WHAT THE TASK REQUIRES
Give back exactly the lines of the entries below from the line with "brown headphones: [185,153,246,194]" to the line with "purple phone: [537,296,583,351]", inclusive, and only those.

RECORD SET
════════

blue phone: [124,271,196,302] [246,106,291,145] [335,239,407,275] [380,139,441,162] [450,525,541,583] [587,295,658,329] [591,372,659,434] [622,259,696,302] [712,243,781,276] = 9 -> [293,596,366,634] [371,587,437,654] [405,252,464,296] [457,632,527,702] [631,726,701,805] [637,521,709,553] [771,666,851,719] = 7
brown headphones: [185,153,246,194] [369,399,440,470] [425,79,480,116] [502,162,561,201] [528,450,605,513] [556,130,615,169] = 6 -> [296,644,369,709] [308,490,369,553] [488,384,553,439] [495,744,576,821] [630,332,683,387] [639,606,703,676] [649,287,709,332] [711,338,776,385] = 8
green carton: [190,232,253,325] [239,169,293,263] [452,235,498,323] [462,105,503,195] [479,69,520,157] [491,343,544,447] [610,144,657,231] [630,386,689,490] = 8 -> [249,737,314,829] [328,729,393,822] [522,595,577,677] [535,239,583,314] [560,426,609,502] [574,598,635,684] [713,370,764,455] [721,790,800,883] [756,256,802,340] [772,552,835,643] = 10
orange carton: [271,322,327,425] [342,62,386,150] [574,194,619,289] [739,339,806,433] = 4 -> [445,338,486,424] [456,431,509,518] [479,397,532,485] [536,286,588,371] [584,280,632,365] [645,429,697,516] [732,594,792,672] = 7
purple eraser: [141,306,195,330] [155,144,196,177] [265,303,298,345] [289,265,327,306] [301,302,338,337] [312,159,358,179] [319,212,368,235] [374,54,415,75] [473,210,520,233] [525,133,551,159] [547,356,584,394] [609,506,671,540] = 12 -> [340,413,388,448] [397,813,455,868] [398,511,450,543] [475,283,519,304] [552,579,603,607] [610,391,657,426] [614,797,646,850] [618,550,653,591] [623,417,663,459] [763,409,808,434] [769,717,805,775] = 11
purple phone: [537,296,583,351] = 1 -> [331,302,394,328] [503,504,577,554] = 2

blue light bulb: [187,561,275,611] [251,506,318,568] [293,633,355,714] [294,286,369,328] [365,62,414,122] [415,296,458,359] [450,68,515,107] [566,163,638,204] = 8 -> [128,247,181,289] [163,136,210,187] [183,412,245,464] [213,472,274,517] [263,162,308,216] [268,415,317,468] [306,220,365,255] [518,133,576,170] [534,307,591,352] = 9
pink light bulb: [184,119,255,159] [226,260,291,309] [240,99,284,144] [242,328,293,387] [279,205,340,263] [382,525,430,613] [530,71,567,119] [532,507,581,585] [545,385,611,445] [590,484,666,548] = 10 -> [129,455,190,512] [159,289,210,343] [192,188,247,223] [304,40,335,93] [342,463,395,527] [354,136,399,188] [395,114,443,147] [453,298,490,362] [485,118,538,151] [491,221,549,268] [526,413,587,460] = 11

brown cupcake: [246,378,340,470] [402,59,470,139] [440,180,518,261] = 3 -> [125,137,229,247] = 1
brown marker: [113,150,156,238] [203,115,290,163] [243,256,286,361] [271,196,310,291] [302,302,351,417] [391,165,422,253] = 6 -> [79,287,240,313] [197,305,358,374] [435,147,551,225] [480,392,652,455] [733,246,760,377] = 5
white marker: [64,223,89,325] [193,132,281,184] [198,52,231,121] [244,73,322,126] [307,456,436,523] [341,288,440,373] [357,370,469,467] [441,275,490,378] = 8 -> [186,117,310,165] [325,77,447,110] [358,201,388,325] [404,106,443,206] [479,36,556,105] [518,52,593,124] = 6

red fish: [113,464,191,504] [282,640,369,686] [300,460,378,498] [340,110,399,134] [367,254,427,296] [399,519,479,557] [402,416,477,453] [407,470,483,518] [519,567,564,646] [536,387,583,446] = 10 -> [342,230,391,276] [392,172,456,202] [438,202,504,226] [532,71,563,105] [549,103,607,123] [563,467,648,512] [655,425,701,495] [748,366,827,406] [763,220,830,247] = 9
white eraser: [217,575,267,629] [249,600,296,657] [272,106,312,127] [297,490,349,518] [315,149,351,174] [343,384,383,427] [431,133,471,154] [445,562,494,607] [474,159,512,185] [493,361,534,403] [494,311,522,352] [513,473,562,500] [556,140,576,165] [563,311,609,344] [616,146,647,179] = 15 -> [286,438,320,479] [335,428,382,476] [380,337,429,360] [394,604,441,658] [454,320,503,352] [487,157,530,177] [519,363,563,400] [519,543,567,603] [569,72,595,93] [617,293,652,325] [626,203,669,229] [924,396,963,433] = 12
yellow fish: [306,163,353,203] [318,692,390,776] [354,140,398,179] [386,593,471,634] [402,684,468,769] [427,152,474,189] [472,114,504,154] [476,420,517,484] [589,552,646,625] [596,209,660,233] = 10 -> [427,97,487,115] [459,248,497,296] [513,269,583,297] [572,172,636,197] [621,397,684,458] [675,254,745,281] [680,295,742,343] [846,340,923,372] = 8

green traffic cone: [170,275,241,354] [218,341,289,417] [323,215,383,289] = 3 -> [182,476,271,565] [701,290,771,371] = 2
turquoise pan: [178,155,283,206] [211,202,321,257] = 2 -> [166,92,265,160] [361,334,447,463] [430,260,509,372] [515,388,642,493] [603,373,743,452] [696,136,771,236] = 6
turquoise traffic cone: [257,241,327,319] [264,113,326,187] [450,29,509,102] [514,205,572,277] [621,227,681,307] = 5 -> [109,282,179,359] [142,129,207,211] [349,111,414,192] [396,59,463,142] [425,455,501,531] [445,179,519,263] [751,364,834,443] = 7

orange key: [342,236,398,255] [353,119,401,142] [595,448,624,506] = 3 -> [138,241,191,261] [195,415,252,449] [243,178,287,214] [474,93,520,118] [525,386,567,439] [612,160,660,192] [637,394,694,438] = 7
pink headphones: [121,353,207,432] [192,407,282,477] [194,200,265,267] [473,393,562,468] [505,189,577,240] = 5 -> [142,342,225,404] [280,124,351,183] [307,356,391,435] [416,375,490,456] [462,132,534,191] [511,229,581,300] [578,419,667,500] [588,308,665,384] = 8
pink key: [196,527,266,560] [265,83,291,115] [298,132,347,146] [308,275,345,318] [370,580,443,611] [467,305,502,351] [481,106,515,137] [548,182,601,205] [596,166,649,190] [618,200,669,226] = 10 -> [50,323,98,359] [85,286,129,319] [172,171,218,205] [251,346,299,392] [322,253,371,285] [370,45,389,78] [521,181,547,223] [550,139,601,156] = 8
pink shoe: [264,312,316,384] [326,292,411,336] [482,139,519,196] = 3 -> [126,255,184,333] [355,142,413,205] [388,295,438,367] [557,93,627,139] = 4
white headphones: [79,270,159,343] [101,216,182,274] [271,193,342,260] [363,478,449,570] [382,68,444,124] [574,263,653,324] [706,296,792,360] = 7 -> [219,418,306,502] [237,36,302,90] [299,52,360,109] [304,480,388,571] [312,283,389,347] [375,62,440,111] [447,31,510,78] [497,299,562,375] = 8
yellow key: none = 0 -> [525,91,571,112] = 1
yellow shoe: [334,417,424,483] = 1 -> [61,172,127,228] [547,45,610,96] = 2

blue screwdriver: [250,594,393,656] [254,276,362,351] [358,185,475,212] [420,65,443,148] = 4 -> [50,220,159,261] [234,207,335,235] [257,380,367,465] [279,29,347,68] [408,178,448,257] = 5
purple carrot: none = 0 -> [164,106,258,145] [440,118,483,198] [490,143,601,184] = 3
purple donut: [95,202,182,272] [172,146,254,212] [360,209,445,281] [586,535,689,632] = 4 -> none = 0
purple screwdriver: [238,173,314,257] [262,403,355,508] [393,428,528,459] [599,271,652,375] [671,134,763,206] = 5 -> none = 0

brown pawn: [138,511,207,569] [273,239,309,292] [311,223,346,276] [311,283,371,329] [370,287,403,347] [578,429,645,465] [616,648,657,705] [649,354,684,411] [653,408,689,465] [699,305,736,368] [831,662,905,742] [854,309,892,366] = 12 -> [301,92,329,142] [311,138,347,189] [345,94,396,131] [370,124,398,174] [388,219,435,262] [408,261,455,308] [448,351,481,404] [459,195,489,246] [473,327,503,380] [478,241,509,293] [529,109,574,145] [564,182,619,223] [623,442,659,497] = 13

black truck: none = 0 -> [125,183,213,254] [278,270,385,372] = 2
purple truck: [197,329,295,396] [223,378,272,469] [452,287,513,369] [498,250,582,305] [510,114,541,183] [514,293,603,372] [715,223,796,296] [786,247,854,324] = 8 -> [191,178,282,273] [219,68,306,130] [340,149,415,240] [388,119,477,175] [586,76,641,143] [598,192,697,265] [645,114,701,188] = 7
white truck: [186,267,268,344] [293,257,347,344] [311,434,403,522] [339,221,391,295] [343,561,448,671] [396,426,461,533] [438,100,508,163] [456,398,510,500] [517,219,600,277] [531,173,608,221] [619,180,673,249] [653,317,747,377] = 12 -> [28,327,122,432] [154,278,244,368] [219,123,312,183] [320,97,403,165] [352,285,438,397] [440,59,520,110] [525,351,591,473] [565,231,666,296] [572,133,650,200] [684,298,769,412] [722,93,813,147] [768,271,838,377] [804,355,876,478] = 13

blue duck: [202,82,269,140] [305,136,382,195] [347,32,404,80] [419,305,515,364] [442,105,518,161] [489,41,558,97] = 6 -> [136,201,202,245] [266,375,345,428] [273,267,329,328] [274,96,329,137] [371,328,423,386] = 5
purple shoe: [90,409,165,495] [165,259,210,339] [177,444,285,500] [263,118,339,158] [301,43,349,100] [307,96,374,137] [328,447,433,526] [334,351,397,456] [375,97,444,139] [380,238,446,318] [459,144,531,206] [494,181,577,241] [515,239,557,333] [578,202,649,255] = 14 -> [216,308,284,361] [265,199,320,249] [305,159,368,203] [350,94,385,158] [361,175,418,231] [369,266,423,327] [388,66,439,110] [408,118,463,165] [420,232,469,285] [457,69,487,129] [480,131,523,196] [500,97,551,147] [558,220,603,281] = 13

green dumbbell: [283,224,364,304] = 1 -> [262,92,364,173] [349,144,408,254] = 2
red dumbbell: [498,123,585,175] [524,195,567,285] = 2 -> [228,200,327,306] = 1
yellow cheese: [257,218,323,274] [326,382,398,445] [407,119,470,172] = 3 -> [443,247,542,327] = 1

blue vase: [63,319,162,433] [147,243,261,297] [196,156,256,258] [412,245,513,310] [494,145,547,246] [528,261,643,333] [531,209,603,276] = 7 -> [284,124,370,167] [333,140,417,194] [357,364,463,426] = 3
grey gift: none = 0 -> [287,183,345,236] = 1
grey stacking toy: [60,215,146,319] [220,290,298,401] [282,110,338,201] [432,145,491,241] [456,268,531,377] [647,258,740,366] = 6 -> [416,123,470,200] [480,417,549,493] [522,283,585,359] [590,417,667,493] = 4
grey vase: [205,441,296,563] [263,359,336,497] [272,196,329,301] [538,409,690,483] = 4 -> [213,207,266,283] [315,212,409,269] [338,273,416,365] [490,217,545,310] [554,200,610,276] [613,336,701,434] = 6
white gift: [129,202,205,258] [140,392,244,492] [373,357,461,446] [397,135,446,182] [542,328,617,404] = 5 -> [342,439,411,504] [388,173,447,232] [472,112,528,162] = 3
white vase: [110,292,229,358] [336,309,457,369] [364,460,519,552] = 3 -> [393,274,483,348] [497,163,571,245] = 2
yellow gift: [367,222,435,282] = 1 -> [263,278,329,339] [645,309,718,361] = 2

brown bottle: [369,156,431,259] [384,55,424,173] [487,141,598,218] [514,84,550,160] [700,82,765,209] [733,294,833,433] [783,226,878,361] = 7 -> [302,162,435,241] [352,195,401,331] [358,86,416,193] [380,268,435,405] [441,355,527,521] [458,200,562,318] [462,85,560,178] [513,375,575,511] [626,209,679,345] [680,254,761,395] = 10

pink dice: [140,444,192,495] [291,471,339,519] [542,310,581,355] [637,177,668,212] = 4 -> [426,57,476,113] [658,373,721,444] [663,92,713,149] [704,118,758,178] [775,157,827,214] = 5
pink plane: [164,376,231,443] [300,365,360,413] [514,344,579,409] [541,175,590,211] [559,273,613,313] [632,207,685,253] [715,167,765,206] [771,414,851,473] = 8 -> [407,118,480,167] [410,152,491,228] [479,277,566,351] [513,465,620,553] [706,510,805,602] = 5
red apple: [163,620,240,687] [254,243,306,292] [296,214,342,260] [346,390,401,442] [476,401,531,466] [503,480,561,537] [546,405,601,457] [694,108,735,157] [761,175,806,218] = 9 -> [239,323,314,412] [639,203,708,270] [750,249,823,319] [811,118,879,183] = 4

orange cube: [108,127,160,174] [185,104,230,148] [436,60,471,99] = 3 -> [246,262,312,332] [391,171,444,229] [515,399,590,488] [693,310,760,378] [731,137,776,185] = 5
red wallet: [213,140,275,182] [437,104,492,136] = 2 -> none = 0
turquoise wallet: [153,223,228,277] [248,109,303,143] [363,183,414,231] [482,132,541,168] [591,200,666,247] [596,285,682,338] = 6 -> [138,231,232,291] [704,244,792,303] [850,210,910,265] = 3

════════

REPLY
brown headphones: [185,153,246,194] [369,399,440,470] [425,79,480,116] [502,162,561,201] [528,450,605,513] [556,130,615,169] = 6 -> [296,644,369,709] [308,490,369,553] [488,384,553,439] [495,744,576,821] [630,332,683,387] [639,606,703,676] [649,287,709,332] [711,338,776,385] = 8
green carton: [190,232,253,325] [239,169,293,263] [452,235,498,323] [462,105,503,195] [479,69,520,157] [491,343,544,447] [610,144,657,231] [630,386,689,490] = 8 -> [249,737,314,829] [328,729,393,822] [522,595,577,677] [535,239,583,314] [560,426,609,502] [574,598,635,684] [713,370,764,455] [721,790,800,883] [756,256,802,340] [772,552,835,643] = 10
orange carton: [271,322,327,425] [342,62,386,150] [574,194,619,289] [739,339,806,433] = 4 -> [445,338,486,424] [456,431,509,518] [479,397,532,485] [536,286,588,371] [584,280,632,365] [645,429,697,516] [732,594,792,672] = 7
purple eraser: [141,306,195,330] [155,144,196,177] [265,303,298,345] [289,265,327,306] [301,302,338,337] [312,159,358,179] [319,212,368,235] [374,54,415,75] [473,210,520,233] [525,133,551,159] [547,356,584,394] [609,506,671,540] = 12 -> [340,413,388,448] [397,813,455,868] [398,511,450,543] [475,283,519,304] [552,579,603,607] [610,391,657,426] [614,797,646,850] [618,550,653,591] [623,417,663,459] [763,409,808,434] [769,717,805,775] = 11
purple phone: [537,296,583,351] = 1 -> [331,302,394,328] [503,504,577,554] = 2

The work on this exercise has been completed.